STORED DATA:
————
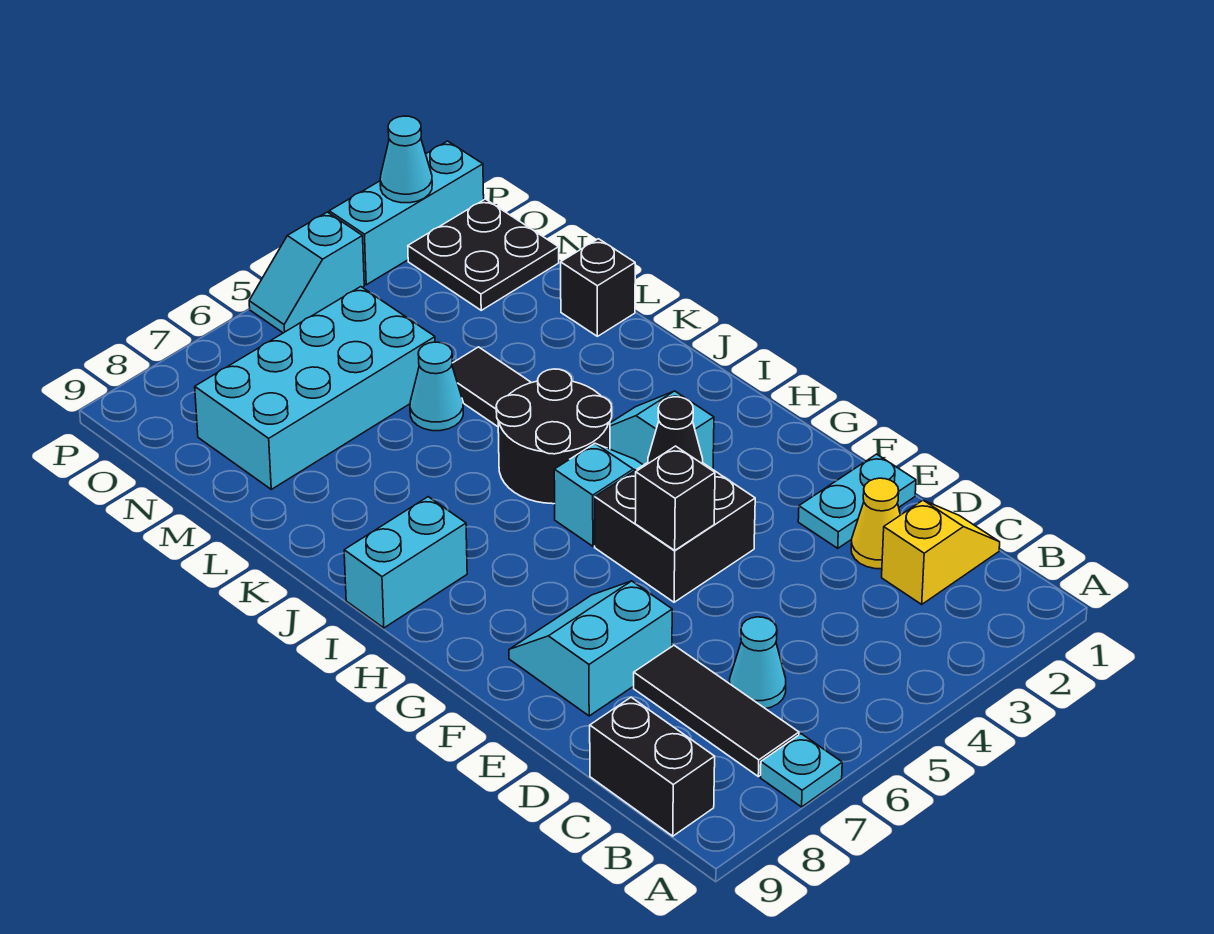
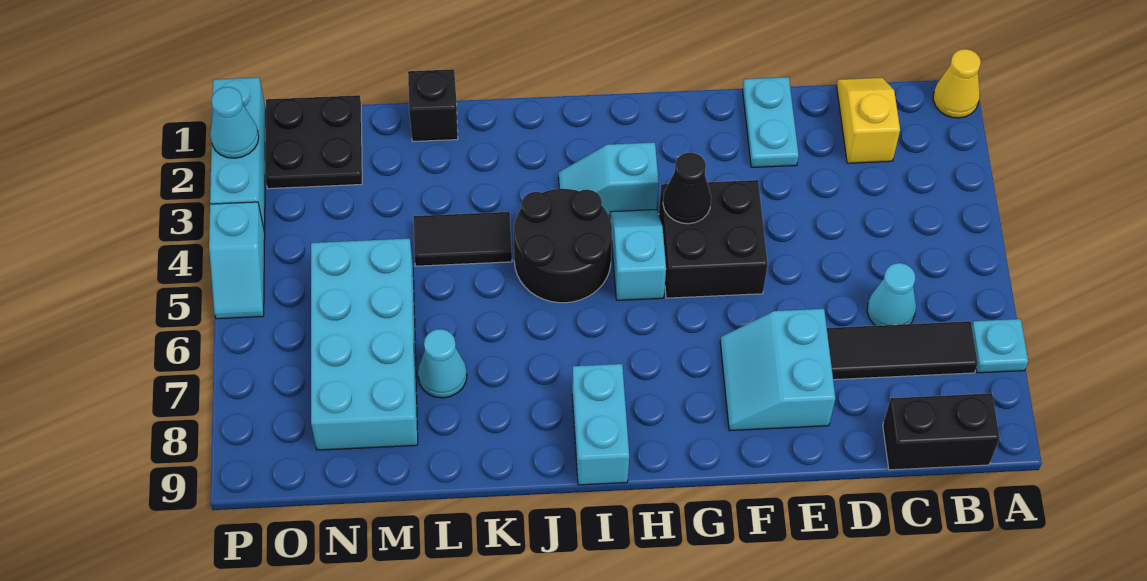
yellow cone D2 level 1 -> yellow cone A1 level 1
black brick F5 level 2 -> none
cyan cone L5 level 1 -> cyan cone L7 level 1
————
YOUR OBJECTIVE:
What the answer must hold: all the data above, given again exactly, without pictures.

RESPONSE BELOW:
yellow cone D2 level 1 -> yellow cone A1 level 1
black brick F5 level 2 -> none
cyan cone L5 level 1 -> cyan cone L7 level 1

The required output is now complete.